Data supplied:
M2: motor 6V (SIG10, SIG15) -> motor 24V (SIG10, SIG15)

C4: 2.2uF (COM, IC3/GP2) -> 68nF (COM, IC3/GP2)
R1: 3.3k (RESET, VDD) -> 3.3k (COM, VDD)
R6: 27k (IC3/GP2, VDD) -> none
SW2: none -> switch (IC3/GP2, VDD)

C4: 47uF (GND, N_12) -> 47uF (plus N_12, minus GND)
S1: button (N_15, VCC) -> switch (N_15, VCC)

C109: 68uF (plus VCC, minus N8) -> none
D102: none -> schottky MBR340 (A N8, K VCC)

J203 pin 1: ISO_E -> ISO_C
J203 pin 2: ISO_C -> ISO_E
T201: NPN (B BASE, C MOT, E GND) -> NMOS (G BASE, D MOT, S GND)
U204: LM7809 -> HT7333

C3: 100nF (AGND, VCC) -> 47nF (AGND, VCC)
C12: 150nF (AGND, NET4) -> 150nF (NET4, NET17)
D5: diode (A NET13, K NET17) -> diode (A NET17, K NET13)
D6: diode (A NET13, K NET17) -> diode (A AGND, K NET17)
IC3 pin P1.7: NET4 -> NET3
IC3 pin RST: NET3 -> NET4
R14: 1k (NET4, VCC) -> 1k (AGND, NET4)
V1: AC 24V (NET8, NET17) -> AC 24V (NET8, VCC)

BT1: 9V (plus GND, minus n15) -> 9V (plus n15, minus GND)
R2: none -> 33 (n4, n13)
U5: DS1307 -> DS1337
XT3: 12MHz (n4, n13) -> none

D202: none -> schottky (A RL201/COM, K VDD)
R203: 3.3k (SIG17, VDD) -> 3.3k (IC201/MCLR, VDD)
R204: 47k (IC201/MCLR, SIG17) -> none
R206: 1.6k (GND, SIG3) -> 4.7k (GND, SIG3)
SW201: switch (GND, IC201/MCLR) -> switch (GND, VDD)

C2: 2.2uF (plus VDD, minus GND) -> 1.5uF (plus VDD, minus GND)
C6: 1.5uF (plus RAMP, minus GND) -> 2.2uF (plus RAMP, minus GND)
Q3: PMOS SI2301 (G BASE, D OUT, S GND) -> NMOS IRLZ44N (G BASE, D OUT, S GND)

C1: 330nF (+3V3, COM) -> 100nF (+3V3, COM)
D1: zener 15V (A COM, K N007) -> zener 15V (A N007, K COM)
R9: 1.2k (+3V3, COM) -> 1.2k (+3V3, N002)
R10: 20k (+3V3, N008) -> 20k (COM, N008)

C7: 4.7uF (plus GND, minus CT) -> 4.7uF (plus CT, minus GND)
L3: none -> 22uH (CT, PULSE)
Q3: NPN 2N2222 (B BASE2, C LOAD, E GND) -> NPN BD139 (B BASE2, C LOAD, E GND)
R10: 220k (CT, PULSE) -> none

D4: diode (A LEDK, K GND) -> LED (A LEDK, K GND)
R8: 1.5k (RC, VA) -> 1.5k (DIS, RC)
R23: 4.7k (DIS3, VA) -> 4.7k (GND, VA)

Your instructions: Using the listing above, return all lines where the word "PULSE" occurs.

Solution to this problem:
L3: none -> 22uH (CT, PULSE)
R10: 220k (CT, PULSE) -> none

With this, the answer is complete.